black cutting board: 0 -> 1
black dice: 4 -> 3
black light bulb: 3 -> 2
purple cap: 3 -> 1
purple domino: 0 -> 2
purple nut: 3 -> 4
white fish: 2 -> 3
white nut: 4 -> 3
+-------+
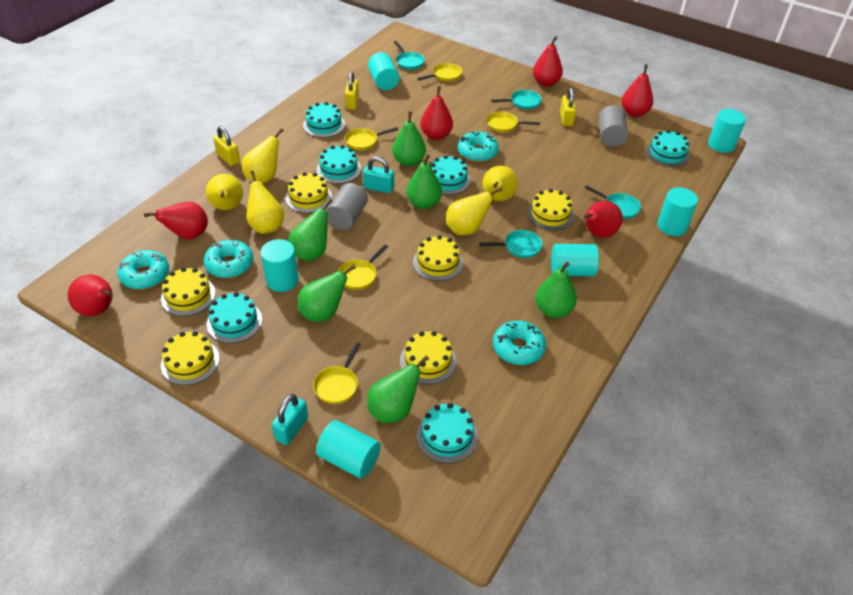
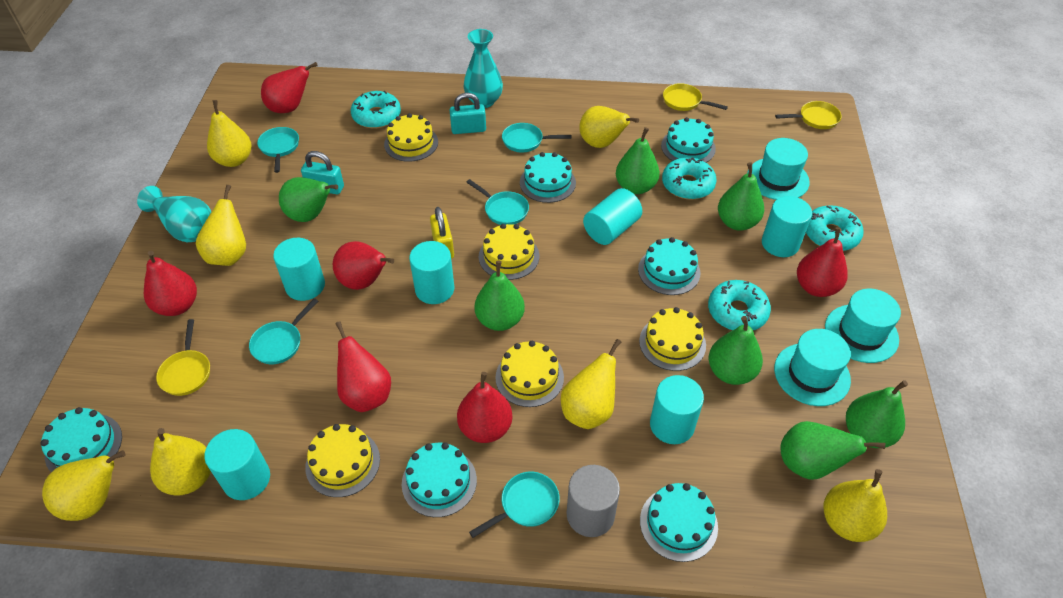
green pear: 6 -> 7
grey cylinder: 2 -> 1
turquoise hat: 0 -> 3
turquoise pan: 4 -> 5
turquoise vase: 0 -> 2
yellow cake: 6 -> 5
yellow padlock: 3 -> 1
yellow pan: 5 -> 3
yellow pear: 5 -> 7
+-------+
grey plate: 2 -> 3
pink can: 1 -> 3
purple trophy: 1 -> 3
+-------+
PROBLEM DESCRIPTION: Taking the listing above as the source, transcribe only the lines starting at the line with "black cutting board: 0 -> 1" and going through the line with "white nut: 4 -> 3", unaltered and with both ends included.

ANSWER TO THIS EXERCISE:
black cutting board: 0 -> 1
black dice: 4 -> 3
black light bulb: 3 -> 2
purple cap: 3 -> 1
purple domino: 0 -> 2
purple nut: 3 -> 4
white fish: 2 -> 3
white nut: 4 -> 3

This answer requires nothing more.